=== Begin Enclosure ===

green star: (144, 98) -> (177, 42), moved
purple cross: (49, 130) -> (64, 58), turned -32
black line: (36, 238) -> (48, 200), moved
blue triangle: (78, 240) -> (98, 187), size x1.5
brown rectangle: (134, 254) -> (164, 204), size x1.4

=== End Enclosure ===

Output the entire listing above exactly, keeping each line as it is.

**OUTPUT OF THE EXERCISE**
green star: (144, 98) -> (177, 42), moved
purple cross: (49, 130) -> (64, 58), turned -32
black line: (36, 238) -> (48, 200), moved
blue triangle: (78, 240) -> (98, 187), size x1.5
brown rectangle: (134, 254) -> (164, 204), size x1.4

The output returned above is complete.